### Exercise prompt
There is one span to output from the data below: the lines starting at the line with "SCALE2 pin SCK: D2 -> TX0" and ending at the line with "TFT2 pin RES: D0 -> D10". Output it exactly, ends included, nothing more.

Version difference data

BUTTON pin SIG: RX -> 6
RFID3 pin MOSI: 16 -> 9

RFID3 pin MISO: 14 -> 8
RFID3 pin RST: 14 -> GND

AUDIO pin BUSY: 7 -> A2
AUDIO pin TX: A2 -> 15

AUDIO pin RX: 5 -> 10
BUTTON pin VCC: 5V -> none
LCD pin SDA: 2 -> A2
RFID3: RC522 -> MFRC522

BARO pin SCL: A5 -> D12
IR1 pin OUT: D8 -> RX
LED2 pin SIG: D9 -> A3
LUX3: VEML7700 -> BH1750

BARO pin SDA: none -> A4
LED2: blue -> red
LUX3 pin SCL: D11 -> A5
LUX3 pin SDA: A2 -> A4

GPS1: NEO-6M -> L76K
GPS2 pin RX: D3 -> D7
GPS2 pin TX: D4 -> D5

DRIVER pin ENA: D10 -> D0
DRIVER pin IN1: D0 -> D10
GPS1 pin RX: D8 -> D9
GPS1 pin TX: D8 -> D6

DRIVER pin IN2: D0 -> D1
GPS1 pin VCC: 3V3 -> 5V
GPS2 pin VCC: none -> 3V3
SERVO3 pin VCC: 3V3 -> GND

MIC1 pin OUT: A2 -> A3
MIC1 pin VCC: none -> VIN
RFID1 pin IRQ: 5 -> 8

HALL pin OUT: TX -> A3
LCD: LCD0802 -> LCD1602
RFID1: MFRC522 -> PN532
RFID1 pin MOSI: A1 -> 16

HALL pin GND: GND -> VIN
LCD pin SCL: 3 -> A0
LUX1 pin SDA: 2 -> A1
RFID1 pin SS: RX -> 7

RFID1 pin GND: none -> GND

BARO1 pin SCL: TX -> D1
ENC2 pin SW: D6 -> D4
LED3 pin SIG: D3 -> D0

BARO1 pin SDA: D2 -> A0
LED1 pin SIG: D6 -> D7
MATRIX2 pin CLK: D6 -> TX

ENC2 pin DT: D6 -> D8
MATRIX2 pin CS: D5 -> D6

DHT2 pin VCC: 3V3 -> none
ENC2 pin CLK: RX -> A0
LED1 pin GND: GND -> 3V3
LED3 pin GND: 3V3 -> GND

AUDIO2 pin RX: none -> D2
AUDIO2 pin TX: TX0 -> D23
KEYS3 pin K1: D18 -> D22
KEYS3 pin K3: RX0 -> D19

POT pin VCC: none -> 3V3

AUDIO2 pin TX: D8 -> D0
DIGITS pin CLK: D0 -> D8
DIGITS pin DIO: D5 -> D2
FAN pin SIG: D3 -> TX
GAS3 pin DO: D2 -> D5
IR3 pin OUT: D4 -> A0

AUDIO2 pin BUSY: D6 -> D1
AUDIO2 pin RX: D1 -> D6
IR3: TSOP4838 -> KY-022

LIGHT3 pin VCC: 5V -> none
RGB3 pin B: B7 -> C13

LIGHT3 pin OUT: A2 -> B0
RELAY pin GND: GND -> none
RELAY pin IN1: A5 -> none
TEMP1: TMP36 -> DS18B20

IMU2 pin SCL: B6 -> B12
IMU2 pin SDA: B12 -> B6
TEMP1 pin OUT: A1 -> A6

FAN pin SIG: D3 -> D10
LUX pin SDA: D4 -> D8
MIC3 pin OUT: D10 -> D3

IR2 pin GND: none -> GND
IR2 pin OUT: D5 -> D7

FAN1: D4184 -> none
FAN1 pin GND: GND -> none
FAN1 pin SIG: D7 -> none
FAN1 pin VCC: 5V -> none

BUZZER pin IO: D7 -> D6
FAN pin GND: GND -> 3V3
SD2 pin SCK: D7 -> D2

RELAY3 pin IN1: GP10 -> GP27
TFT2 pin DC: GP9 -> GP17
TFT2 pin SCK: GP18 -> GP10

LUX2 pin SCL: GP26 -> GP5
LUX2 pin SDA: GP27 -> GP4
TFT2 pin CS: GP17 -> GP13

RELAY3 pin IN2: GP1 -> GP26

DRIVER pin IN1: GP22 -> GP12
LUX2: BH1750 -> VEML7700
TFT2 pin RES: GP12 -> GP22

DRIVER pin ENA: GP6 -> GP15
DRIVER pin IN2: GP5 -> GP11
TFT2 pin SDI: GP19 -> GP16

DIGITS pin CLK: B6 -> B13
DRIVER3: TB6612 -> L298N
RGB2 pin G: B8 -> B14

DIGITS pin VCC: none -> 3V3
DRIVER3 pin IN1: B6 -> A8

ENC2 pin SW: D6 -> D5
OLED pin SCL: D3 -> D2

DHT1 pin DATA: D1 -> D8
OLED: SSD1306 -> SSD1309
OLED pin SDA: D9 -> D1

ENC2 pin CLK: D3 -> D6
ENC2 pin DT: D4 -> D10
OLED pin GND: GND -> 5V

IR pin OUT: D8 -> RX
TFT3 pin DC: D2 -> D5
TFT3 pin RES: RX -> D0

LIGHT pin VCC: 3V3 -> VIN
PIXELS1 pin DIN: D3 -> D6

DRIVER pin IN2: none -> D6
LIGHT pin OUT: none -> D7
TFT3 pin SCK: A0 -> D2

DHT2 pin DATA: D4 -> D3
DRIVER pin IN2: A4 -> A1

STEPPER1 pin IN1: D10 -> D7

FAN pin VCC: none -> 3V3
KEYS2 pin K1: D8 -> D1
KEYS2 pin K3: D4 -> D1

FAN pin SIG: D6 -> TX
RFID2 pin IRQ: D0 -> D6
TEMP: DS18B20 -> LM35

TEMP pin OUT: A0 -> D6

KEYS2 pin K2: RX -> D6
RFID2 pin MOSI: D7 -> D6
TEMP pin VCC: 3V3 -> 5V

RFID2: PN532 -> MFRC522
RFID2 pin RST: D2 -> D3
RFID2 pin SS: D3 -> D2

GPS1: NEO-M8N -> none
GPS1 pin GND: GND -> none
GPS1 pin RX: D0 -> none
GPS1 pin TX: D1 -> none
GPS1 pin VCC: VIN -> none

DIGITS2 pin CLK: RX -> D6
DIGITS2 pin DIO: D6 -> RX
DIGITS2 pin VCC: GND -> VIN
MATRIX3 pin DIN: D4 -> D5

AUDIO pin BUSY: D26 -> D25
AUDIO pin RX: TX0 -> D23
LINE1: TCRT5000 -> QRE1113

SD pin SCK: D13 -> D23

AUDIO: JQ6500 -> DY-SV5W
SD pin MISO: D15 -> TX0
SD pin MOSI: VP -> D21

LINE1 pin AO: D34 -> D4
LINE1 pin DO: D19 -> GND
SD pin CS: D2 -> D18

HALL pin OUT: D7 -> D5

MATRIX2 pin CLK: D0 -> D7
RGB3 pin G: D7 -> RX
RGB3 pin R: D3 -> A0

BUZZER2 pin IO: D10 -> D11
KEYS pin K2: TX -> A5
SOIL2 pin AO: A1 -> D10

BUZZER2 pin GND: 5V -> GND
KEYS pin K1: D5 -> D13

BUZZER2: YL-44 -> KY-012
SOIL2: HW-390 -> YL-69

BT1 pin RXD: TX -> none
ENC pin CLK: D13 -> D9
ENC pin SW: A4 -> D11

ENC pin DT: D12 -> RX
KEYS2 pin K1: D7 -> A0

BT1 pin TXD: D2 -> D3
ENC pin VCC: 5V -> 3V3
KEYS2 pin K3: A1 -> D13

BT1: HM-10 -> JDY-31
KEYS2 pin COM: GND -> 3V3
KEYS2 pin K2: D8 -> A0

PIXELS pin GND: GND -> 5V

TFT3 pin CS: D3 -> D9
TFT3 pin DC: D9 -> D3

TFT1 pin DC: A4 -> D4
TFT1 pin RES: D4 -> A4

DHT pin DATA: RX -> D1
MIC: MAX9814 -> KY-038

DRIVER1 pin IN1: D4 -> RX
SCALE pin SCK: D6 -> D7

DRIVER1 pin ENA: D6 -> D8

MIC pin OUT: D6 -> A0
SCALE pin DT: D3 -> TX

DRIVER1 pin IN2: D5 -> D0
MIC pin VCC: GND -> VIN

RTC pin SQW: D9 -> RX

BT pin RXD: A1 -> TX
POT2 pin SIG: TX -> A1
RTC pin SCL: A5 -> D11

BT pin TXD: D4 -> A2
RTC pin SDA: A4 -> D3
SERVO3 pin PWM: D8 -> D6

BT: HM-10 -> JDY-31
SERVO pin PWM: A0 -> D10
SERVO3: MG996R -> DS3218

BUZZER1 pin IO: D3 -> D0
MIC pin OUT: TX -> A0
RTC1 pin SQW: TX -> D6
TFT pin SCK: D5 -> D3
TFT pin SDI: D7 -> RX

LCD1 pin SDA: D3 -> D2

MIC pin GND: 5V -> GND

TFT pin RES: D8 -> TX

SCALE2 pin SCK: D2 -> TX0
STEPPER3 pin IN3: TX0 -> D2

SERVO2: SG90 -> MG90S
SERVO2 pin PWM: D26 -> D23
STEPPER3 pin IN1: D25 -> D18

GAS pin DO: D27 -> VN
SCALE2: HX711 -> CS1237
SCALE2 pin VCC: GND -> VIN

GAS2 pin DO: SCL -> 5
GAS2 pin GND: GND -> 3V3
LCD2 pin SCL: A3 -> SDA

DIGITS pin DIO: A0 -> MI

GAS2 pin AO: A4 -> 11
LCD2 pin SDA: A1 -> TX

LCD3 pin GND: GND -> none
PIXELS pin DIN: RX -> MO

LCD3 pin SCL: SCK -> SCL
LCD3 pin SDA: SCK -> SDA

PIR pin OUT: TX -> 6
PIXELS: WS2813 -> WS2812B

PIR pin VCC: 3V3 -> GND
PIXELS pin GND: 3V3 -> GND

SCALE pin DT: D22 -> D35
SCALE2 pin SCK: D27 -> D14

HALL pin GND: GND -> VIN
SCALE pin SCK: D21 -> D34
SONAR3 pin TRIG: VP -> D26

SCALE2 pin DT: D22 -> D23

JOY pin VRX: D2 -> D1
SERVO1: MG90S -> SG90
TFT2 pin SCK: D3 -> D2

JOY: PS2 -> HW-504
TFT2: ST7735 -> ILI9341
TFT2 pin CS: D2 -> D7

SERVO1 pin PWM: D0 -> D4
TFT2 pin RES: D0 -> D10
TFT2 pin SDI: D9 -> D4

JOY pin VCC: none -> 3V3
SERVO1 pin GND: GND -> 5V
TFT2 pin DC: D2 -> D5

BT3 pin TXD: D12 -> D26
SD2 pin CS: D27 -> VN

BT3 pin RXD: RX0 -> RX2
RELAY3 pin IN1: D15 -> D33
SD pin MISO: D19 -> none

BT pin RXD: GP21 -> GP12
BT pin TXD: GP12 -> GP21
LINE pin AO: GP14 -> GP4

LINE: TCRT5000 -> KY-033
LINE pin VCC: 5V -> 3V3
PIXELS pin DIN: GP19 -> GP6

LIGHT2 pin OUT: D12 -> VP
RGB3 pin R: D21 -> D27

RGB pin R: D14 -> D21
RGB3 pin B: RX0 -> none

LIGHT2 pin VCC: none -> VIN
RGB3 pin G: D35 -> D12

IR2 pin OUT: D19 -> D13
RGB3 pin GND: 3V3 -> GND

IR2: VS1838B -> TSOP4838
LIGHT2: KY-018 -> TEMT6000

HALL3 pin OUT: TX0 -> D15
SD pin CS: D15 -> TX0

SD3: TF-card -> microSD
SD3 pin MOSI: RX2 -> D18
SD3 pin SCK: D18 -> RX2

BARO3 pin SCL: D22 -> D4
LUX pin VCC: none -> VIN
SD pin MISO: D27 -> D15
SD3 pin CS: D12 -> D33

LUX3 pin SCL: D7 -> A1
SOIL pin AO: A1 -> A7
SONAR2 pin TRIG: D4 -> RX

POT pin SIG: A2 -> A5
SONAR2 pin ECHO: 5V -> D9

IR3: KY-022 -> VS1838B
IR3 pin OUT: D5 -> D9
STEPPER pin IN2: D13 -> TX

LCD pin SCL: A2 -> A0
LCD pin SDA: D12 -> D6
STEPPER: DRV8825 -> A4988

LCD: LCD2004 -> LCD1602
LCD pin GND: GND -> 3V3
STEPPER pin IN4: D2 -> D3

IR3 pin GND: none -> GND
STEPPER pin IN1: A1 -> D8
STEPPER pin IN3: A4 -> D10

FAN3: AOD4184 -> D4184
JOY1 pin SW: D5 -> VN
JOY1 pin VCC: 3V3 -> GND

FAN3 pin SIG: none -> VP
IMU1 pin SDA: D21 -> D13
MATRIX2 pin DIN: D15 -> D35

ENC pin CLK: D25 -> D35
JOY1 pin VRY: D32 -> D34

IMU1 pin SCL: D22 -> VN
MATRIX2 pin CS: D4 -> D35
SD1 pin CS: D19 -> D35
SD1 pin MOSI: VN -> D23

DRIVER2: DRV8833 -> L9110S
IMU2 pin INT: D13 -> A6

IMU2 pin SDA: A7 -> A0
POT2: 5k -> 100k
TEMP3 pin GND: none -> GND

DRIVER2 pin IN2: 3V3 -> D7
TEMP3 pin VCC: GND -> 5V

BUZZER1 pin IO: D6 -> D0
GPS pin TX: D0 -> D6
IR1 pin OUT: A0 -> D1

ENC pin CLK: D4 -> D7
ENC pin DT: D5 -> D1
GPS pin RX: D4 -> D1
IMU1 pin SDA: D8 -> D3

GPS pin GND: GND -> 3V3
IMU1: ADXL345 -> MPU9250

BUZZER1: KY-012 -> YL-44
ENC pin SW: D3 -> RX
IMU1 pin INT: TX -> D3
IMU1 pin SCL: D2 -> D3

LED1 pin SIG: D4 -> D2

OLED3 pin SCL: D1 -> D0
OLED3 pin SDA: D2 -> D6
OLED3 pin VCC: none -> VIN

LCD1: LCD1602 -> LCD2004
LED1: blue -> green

### Result below
SCALE2 pin SCK: D2 -> TX0
STEPPER3 pin IN3: TX0 -> D2

SERVO2: SG90 -> MG90S
SERVO2 pin PWM: D26 -> D23
STEPPER3 pin IN1: D25 -> D18

GAS pin DO: D27 -> VN
SCALE2: HX711 -> CS1237
SCALE2 pin VCC: GND -> VIN

GAS2 pin DO: SCL -> 5
GAS2 pin GND: GND -> 3V3
LCD2 pin SCL: A3 -> SDA

DIGITS pin DIO: A0 -> MI

GAS2 pin AO: A4 -> 11
LCD2 pin SDA: A1 -> TX

LCD3 pin GND: GND -> none
PIXELS pin DIN: RX -> MO

LCD3 pin SCL: SCK -> SCL
LCD3 pin SDA: SCK -> SDA

PIR pin OUT: TX -> 6
PIXELS: WS2813 -> WS2812B

PIR pin VCC: 3V3 -> GND
PIXELS pin GND: 3V3 -> GND

SCALE pin DT: D22 -> D35
SCALE2 pin SCK: D27 -> D14

HALL pin GND: GND -> VIN
SCALE pin SCK: D21 -> D34
SONAR3 pin TRIG: VP -> D26

SCALE2 pin DT: D22 -> D23

JOY pin VRX: D2 -> D1
SERVO1: MG90S -> SG90
TFT2 pin SCK: D3 -> D2

JOY: PS2 -> HW-504
TFT2: ST7735 -> ILI9341
TFT2 pin CS: D2 -> D7

SERVO1 pin PWM: D0 -> D4
TFT2 pin RES: D0 -> D10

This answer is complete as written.